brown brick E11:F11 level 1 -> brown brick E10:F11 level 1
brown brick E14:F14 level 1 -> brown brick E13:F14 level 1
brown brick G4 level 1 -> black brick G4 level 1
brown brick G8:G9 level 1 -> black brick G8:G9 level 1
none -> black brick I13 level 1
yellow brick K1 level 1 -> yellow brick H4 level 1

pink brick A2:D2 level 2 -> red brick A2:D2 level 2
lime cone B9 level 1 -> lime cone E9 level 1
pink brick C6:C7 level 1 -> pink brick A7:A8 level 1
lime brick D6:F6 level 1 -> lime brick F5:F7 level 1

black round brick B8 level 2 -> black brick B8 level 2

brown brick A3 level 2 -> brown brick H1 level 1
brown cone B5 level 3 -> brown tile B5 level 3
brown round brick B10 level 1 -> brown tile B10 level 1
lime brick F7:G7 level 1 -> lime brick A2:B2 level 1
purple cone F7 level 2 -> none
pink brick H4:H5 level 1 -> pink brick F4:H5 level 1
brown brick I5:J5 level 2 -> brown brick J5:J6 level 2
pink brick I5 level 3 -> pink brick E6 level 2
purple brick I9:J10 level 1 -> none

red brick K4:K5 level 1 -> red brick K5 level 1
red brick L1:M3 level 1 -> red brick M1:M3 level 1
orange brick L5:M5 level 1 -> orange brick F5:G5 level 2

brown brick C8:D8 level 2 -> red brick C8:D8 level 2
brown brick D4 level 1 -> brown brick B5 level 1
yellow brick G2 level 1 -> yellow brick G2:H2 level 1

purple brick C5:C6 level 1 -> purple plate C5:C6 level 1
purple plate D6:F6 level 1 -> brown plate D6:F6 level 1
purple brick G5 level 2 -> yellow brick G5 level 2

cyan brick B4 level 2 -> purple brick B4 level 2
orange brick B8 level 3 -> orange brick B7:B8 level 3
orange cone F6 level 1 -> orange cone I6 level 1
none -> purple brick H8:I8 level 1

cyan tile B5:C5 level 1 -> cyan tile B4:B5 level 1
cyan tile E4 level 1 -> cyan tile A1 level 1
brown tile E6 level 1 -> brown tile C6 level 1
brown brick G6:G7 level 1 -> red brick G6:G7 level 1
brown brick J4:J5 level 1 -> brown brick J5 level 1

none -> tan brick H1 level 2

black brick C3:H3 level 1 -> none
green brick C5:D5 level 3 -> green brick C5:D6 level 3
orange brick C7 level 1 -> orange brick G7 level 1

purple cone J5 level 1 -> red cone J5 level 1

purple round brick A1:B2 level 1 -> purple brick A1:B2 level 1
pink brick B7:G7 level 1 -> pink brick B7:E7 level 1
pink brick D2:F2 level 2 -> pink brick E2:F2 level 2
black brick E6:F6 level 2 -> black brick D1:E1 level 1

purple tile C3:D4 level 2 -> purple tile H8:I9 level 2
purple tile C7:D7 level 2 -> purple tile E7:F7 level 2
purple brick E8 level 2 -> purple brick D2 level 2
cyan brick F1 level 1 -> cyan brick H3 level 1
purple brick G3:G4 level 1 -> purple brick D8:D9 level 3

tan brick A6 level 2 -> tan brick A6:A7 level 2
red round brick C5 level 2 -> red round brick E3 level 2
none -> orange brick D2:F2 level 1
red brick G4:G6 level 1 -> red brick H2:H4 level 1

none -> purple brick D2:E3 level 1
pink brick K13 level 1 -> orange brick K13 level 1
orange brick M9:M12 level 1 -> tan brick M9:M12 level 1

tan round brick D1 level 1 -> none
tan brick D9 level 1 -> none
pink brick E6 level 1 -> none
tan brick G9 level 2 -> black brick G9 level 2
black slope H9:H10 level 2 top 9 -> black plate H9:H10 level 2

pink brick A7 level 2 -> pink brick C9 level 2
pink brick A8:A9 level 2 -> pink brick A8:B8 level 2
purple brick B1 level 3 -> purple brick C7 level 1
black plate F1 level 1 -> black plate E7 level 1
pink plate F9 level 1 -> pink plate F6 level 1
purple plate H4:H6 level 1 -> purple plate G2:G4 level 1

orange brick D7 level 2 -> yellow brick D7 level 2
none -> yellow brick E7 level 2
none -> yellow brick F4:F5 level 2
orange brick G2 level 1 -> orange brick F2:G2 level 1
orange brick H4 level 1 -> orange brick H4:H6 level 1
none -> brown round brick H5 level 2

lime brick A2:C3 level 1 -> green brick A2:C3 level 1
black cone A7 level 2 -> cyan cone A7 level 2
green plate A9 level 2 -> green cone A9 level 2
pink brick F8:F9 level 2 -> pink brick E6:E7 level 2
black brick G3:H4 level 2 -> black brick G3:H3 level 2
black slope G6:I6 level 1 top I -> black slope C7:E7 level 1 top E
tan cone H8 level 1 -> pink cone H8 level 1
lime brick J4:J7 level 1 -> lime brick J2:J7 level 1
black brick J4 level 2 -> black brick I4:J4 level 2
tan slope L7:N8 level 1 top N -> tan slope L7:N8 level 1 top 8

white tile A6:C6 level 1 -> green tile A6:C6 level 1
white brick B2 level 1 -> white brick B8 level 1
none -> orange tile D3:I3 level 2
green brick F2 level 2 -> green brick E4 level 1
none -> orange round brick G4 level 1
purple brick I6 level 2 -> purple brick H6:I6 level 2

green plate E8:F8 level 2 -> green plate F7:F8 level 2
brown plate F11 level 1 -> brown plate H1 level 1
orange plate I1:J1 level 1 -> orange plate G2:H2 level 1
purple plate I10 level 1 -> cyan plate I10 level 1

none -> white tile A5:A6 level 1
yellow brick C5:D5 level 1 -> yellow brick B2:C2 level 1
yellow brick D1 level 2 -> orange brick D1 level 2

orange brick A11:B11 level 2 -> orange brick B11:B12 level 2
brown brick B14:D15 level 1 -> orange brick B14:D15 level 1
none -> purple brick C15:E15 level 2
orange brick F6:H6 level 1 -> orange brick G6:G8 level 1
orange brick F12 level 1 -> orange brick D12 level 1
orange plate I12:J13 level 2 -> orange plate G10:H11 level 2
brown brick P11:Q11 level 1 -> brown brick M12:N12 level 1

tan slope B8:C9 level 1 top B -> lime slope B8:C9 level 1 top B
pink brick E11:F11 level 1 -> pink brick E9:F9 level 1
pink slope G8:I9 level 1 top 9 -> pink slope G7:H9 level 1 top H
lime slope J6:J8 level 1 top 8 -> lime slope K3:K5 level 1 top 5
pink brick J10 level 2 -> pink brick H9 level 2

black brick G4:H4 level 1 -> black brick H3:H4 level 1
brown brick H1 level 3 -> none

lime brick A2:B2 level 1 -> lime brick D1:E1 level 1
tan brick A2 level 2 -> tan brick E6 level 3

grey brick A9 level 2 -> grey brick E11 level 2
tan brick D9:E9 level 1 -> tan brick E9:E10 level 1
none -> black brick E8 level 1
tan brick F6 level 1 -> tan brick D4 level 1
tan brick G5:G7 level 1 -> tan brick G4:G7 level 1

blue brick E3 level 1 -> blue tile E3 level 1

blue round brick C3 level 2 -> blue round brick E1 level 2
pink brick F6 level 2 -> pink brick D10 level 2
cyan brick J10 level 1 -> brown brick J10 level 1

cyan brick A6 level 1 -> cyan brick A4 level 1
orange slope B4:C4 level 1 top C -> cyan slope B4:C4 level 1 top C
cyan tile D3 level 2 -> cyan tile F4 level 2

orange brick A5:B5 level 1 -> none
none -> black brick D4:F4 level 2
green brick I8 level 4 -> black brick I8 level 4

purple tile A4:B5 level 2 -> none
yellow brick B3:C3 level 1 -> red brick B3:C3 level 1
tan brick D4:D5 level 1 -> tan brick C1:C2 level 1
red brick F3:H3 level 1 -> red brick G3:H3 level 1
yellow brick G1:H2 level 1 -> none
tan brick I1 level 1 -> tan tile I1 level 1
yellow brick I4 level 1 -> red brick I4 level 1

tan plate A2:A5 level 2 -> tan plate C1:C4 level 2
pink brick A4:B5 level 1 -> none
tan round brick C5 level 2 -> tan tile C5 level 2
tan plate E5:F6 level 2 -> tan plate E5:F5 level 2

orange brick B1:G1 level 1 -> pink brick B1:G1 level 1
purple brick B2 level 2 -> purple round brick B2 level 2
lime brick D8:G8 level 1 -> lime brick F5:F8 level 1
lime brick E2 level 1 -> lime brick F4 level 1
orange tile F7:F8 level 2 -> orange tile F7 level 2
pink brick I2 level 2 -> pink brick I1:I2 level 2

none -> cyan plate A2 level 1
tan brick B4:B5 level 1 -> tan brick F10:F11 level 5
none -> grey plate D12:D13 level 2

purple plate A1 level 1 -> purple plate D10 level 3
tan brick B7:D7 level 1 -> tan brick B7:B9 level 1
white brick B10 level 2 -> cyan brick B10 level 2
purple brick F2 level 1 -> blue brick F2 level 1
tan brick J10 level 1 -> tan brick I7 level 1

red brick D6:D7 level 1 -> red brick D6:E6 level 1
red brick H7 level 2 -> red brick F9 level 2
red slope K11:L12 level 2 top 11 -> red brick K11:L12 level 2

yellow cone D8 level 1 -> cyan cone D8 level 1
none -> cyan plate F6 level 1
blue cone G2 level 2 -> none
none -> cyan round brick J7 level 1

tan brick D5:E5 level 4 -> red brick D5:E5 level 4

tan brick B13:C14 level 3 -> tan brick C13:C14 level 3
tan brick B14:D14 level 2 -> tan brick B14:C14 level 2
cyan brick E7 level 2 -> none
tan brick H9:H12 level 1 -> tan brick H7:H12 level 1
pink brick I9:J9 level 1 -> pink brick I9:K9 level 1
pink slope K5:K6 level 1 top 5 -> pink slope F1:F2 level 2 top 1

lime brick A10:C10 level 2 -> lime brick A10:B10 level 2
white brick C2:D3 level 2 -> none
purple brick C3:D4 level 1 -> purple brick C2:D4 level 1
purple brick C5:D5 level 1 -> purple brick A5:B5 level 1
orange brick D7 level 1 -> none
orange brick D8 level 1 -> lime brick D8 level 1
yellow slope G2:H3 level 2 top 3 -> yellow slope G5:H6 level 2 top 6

What to produce:
In the entries above, find the line with "orange brick F12" and the line with "yellow brick I4", then restate word for word both of them and every line between, with nothing more.

Result for this task:
orange brick F12 level 1 -> orange brick D12 level 1
orange plate I12:J13 level 2 -> orange plate G10:H11 level 2
brown brick P11:Q11 level 1 -> brown brick M12:N12 level 1

tan slope B8:C9 level 1 top B -> lime slope B8:C9 level 1 top B
pink brick E11:F11 level 1 -> pink brick E9:F9 level 1
pink slope G8:I9 level 1 top 9 -> pink slope G7:H9 level 1 top H
lime slope J6:J8 level 1 top 8 -> lime slope K3:K5 level 1 top 5
pink brick J10 level 2 -> pink brick H9 level 2

black brick G4:H4 level 1 -> black brick H3:H4 level 1
brown brick H1 level 3 -> none

lime brick A2:B2 level 1 -> lime brick D1:E1 level 1
tan brick A2 level 2 -> tan brick E6 level 3

grey brick A9 level 2 -> grey brick E11 level 2
tan brick D9:E9 level 1 -> tan brick E9:E10 level 1
none -> black brick E8 level 1
tan brick F6 level 1 -> tan brick D4 level 1
tan brick G5:G7 level 1 -> tan brick G4:G7 level 1

blue brick E3 level 1 -> blue tile E3 level 1

blue round brick C3 level 2 -> blue round brick E1 level 2
pink brick F6 level 2 -> pink brick D10 level 2
cyan brick J10 level 1 -> brown brick J10 level 1

cyan brick A6 level 1 -> cyan brick A4 level 1
orange slope B4:C4 level 1 top C -> cyan slope B4:C4 level 1 top C
cyan tile D3 level 2 -> cyan tile F4 level 2

orange brick A5:B5 level 1 -> none
none -> black brick D4:F4 level 2
green brick I8 level 4 -> black brick I8 level 4

purple tile A4:B5 level 2 -> none
yellow brick B3:C3 level 1 -> red brick B3:C3 level 1
tan brick D4:D5 level 1 -> tan brick C1:C2 level 1
red brick F3:H3 level 1 -> red brick G3:H3 level 1
yellow brick G1:H2 level 1 -> none
tan brick I1 level 1 -> tan tile I1 level 1
yellow brick I4 level 1 -> red brick I4 level 1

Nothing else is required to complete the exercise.